_Data excerpts_.
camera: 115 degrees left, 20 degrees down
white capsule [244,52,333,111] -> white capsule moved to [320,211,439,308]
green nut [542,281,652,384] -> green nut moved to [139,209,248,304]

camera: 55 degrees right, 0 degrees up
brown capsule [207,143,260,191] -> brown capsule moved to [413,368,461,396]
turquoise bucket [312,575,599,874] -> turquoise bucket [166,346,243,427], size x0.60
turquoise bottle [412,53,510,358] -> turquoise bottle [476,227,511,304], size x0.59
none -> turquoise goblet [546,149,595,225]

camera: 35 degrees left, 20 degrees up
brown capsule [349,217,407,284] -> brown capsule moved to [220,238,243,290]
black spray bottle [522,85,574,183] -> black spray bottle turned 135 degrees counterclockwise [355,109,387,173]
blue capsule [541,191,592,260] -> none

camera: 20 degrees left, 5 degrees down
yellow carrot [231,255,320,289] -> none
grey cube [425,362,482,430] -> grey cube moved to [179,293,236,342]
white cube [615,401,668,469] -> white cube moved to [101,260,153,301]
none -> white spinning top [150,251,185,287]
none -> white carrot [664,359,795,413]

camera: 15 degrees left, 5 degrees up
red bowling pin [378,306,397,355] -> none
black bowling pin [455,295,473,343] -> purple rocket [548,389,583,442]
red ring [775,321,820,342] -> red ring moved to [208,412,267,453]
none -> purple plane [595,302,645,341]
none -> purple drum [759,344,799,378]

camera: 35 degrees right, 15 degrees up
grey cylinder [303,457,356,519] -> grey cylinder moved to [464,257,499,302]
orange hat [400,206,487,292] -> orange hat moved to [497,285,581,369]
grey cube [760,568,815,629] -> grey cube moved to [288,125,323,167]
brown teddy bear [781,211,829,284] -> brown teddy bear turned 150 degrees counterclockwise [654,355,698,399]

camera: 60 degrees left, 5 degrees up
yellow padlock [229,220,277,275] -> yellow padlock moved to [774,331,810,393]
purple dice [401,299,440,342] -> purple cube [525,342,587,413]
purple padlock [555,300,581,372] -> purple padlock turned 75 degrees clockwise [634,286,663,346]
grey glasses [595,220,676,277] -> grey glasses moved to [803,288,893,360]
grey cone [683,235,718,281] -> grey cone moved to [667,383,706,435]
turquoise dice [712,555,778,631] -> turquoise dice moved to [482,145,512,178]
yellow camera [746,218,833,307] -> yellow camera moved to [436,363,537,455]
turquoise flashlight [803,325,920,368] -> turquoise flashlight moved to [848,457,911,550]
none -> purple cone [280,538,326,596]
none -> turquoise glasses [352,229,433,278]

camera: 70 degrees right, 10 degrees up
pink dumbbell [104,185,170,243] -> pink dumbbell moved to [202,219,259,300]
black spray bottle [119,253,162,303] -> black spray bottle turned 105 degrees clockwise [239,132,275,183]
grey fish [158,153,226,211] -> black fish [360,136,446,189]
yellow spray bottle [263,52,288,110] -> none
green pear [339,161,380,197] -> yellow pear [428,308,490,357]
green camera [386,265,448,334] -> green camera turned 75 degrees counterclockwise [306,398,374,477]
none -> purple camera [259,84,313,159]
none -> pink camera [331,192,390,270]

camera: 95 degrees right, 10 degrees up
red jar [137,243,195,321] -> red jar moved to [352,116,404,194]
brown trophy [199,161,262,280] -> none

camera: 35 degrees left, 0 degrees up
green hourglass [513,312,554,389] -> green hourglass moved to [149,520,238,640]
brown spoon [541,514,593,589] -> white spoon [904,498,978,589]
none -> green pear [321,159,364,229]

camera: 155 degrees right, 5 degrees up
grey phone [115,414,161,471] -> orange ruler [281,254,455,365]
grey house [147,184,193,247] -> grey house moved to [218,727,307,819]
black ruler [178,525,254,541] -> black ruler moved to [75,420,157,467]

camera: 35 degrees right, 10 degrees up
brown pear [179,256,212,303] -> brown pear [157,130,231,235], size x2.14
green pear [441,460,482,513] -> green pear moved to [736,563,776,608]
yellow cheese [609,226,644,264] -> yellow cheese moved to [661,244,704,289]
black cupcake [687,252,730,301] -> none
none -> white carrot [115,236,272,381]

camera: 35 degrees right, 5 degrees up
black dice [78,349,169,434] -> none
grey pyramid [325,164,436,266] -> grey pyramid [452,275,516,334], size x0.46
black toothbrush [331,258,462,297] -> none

_Task item_.
In how many lines of the material does the word "glasses" appear? Give only the number.

_Response to this task_.
2